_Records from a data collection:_
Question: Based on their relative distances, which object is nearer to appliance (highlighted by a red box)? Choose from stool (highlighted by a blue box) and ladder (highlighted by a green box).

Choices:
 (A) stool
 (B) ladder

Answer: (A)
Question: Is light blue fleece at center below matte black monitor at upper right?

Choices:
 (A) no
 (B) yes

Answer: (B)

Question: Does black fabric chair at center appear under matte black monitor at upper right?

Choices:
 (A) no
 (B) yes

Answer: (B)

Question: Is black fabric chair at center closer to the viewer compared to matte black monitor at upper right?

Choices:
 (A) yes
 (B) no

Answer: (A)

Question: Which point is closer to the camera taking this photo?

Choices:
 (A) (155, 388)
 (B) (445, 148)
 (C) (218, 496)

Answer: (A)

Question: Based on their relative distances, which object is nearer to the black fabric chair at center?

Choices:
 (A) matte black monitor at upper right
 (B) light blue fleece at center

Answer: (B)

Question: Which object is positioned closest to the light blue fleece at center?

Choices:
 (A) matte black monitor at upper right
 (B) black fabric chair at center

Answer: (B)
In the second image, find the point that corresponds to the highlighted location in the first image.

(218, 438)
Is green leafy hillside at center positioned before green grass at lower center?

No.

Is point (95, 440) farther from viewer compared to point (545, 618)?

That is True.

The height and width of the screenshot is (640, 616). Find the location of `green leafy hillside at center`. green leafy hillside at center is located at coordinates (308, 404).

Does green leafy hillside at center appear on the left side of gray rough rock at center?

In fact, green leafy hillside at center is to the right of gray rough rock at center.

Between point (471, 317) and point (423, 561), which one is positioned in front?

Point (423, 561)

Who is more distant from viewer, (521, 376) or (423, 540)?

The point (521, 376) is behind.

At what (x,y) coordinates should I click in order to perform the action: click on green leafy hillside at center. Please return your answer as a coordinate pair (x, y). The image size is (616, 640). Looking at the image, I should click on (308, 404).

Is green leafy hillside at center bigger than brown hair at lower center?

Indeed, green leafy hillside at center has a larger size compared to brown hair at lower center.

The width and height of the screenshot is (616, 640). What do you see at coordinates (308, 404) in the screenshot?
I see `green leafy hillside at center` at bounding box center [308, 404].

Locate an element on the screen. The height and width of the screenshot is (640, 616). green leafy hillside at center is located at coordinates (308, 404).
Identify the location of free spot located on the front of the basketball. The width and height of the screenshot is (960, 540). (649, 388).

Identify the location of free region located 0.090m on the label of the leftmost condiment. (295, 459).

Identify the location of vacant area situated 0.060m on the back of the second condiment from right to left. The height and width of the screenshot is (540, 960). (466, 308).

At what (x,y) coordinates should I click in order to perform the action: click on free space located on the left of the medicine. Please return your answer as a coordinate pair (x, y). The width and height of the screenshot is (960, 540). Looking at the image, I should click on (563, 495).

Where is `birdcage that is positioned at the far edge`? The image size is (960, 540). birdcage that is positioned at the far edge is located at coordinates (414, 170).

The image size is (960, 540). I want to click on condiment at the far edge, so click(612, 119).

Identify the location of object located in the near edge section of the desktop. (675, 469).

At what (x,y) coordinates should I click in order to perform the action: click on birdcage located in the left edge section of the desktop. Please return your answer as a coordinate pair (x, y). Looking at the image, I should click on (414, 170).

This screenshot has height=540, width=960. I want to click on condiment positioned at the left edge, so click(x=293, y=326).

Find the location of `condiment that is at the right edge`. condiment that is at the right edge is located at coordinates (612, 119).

_Task directions:_
How many lines in the entries above contain the word "hillside"? Reply with the number alone.

_Output of the exercise:_
9